» **WHAT YOU ARE ASKED TO DO**: In the listing that follows, find the line with "black cube: 2 -> 0", then copy exactly from it through the line with "pink cup: 3 -> 2", leaving out every picture.

» **MATERIAL FOR THE TASK**:

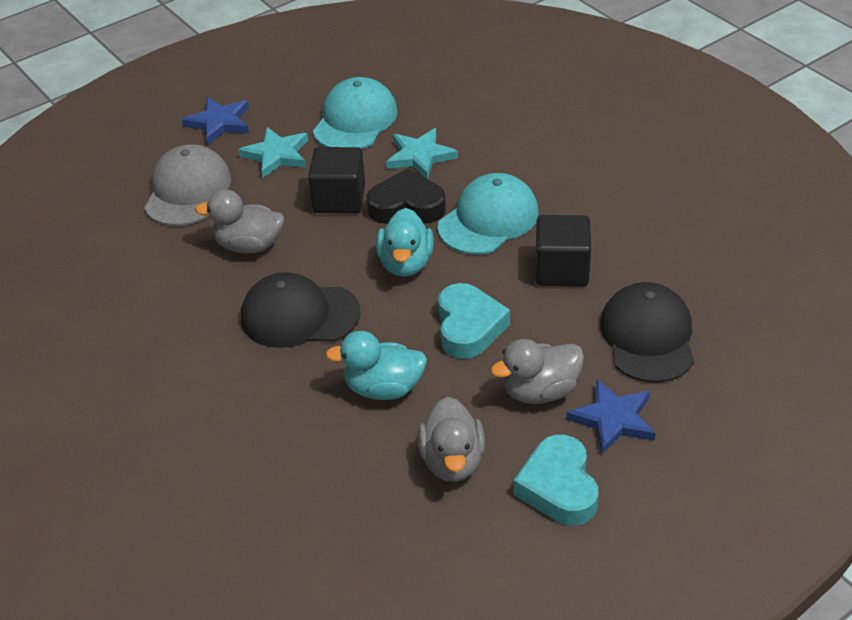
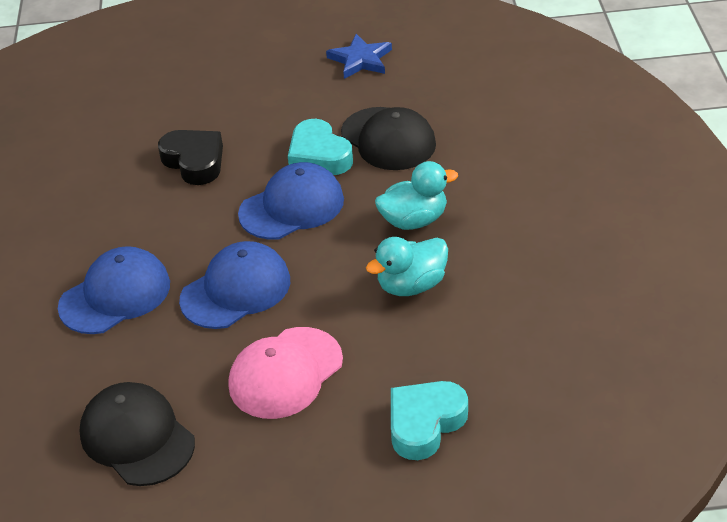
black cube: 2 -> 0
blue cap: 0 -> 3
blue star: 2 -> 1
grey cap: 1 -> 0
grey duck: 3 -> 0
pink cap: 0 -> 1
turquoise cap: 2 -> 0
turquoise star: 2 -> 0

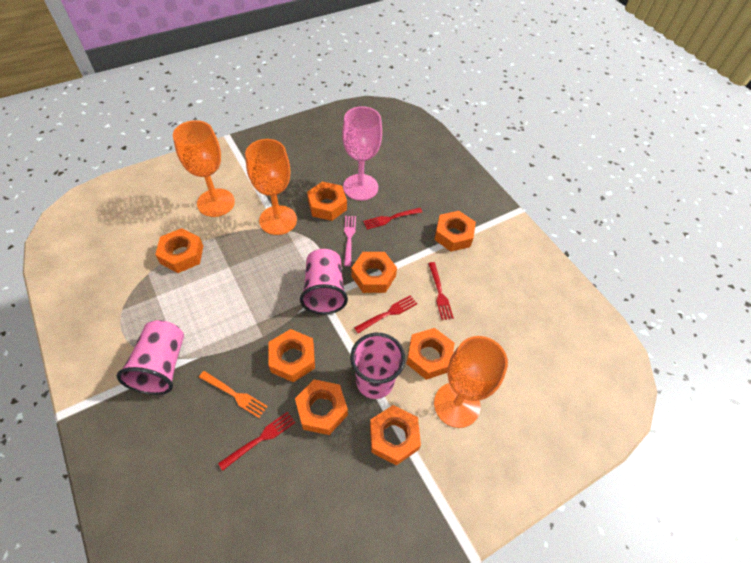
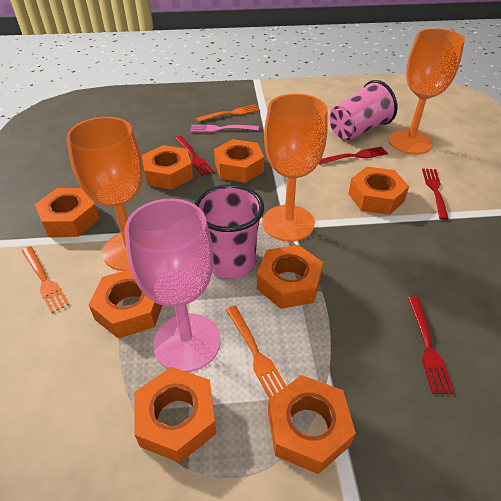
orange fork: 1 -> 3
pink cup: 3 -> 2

---

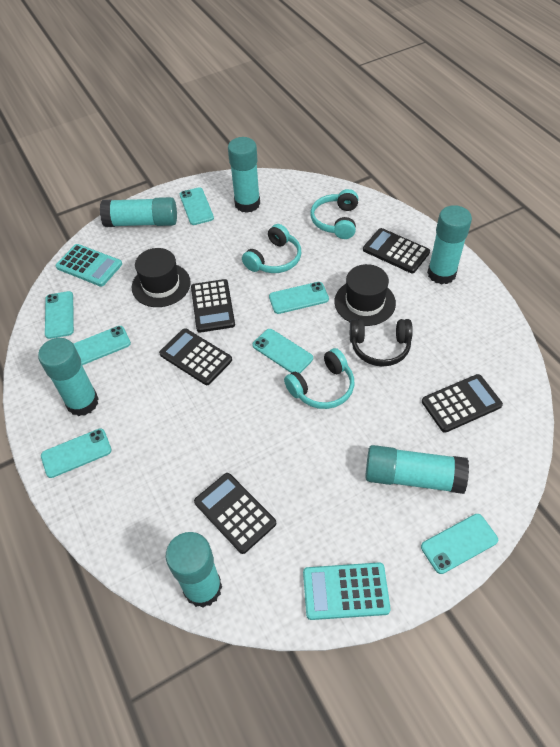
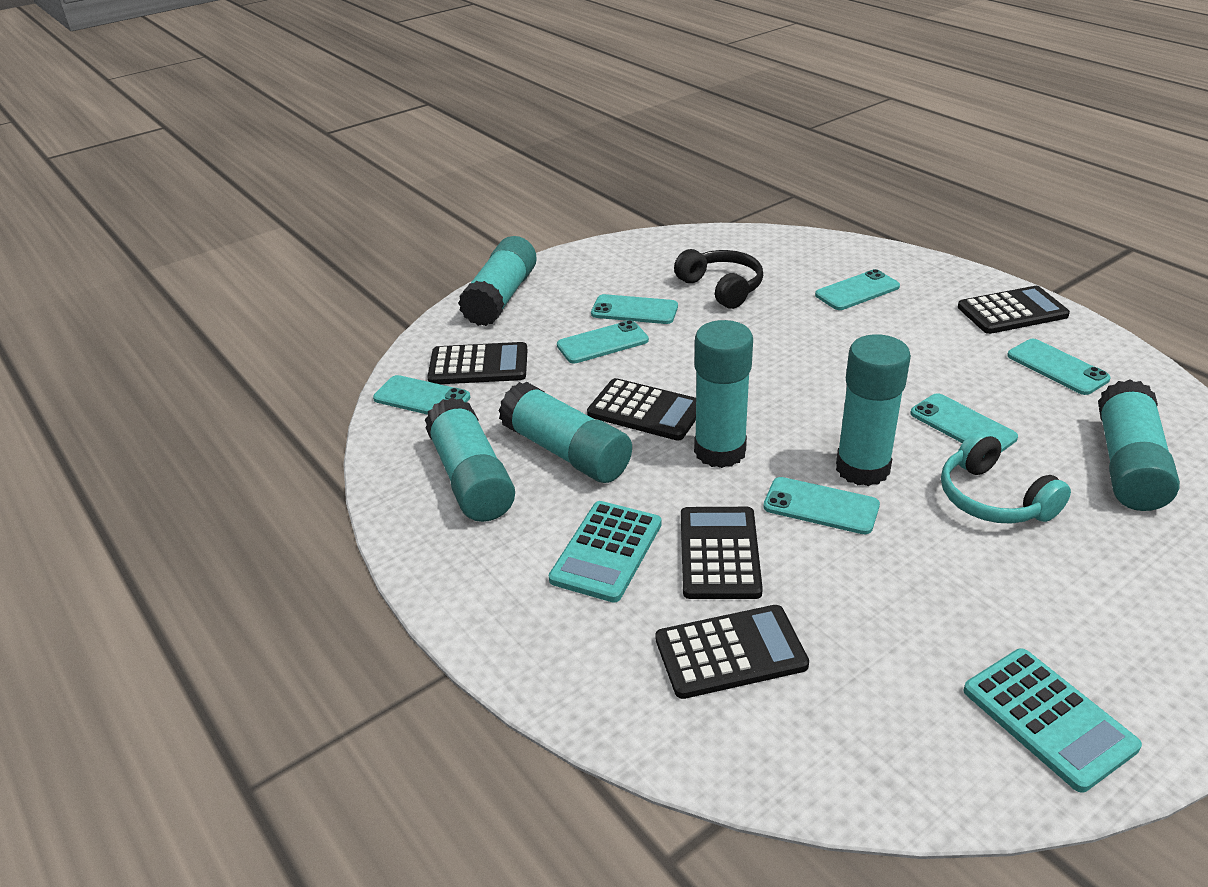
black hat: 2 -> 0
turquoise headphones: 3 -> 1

» **FINISHED EXERCISE**:
black cube: 2 -> 0
blue cap: 0 -> 3
blue star: 2 -> 1
grey cap: 1 -> 0
grey duck: 3 -> 0
pink cap: 0 -> 1
turquoise cap: 2 -> 0
turquoise star: 2 -> 0

orange fork: 1 -> 3
pink cup: 3 -> 2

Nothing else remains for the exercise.